Assignment
Nothing but the lines from the one that contains "(213, 514) = (279, 573): red" through the end of the data should be reproduced, and each must match exactly.
── Data block ──
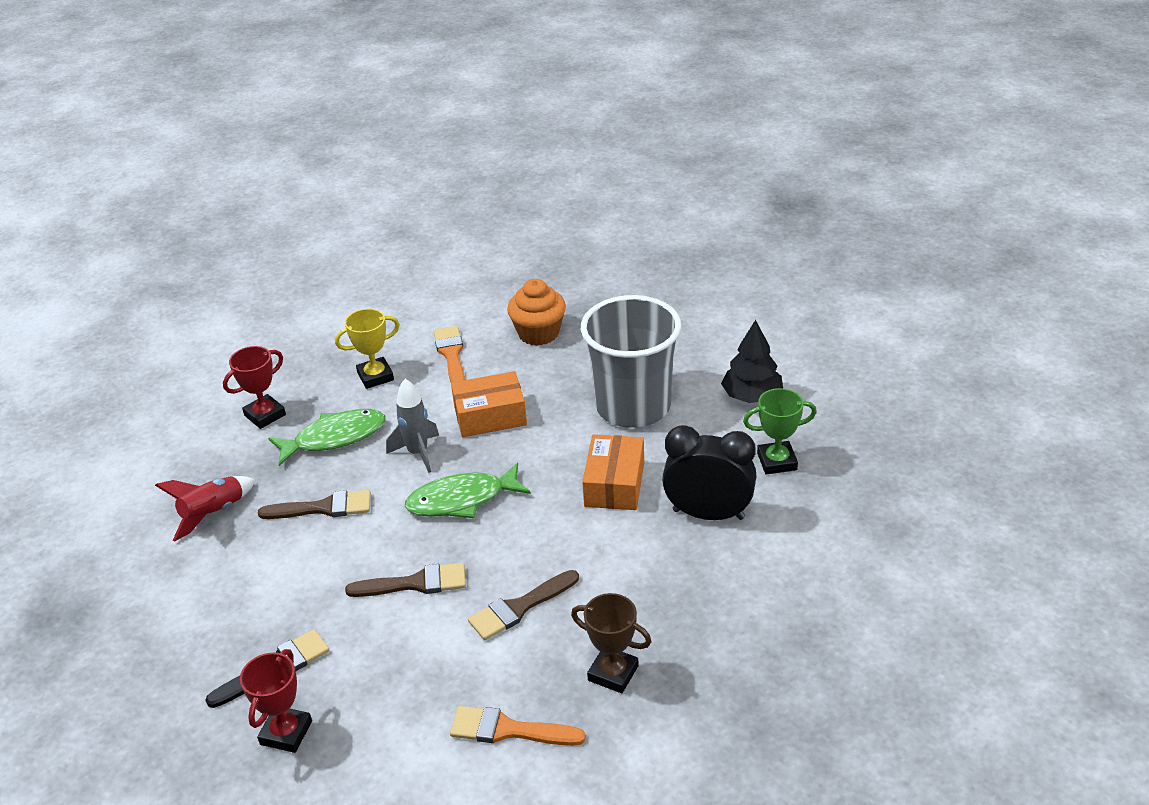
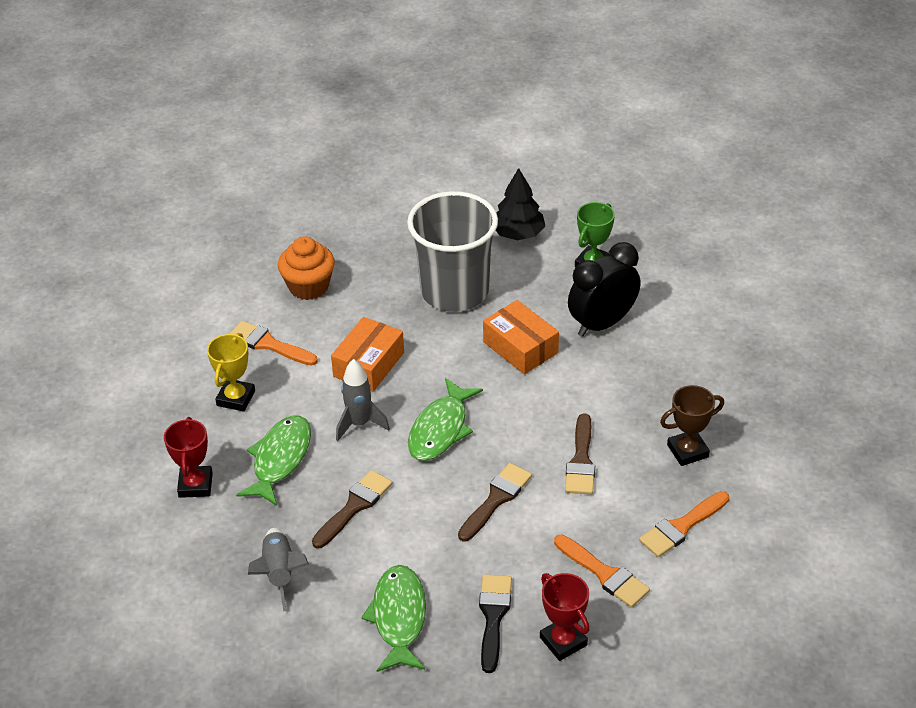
camera: 50 degrees left, 5 degrees up
(213, 514) = (279, 573): red rocket -> grey rocket
(224, 610) = (399, 618): none -> green fish
(394, 710) = (604, 574): none -> orange brush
───
Exercise answer
(213, 514) = (279, 573): red rocket -> grey rocket
(224, 610) = (399, 618): none -> green fish
(394, 710) = (604, 574): none -> orange brush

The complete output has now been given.